((

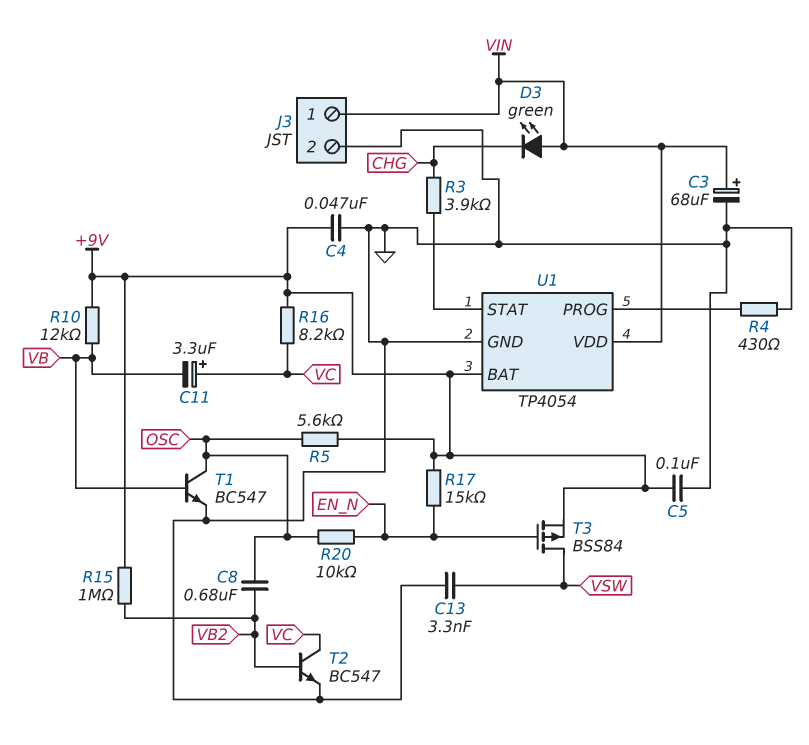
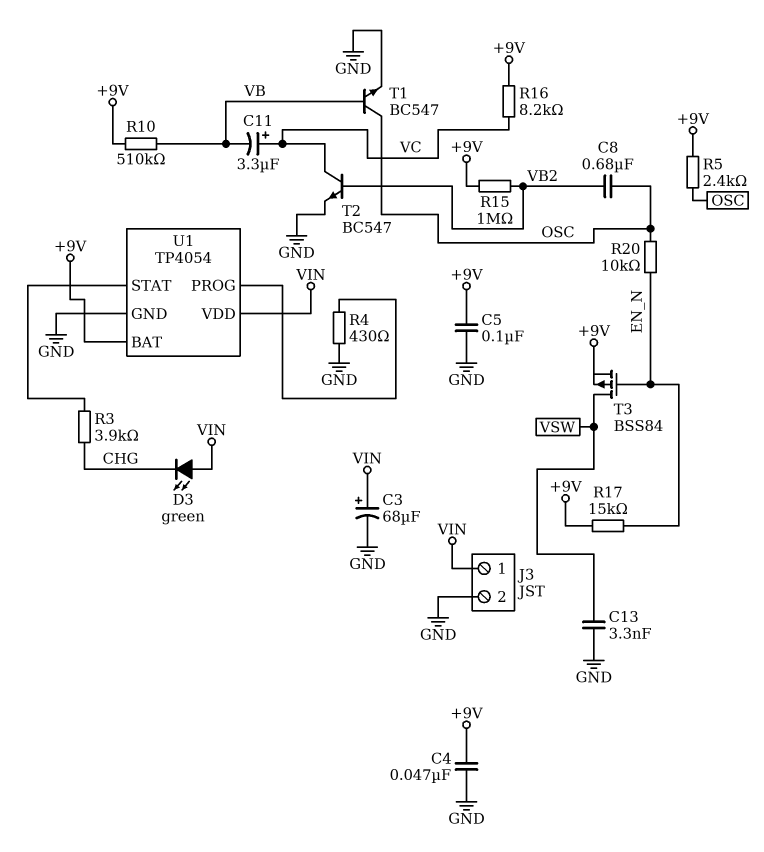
R5: 5.6k (+9V, OSC) -> 2.4k (+9V, OSC)
R10: 12k (+9V, VB) -> 510k (+9V, VB)

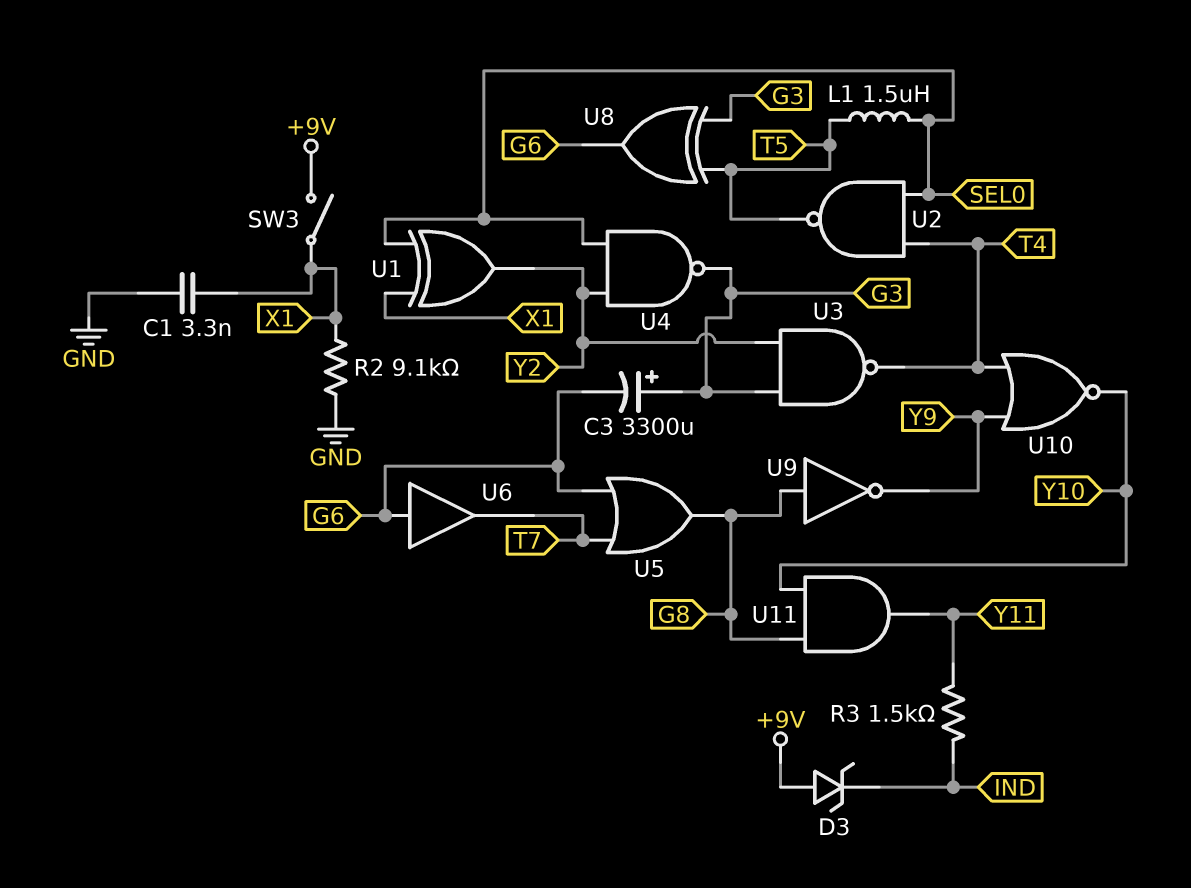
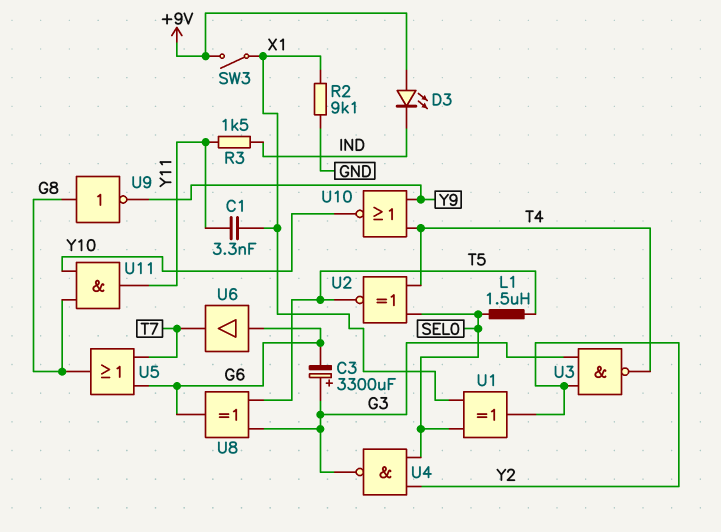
C1: 3.3nF (GND, X1) -> 3.3nF (X1, Y11)
D3: zener (A +9V, K IND) -> LED (A +9V, K IND)
U2: NAND (in SEL0, in T4, out T5) -> XNOR (in SEL0, in T4, out T5)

))

■ PROBLEM DETAILS ■
Would you please repeat each record exactly? Leave the pictures out.

■ FINISHED EXERCISE ■
R5: 5.6k (+9V, OSC) -> 2.4k (+9V, OSC)
R10: 12k (+9V, VB) -> 510k (+9V, VB)

C1: 3.3nF (GND, X1) -> 3.3nF (X1, Y11)
D3: zener (A +9V, K IND) -> LED (A +9V, K IND)
U2: NAND (in SEL0, in T4, out T5) -> XNOR (in SEL0, in T4, out T5)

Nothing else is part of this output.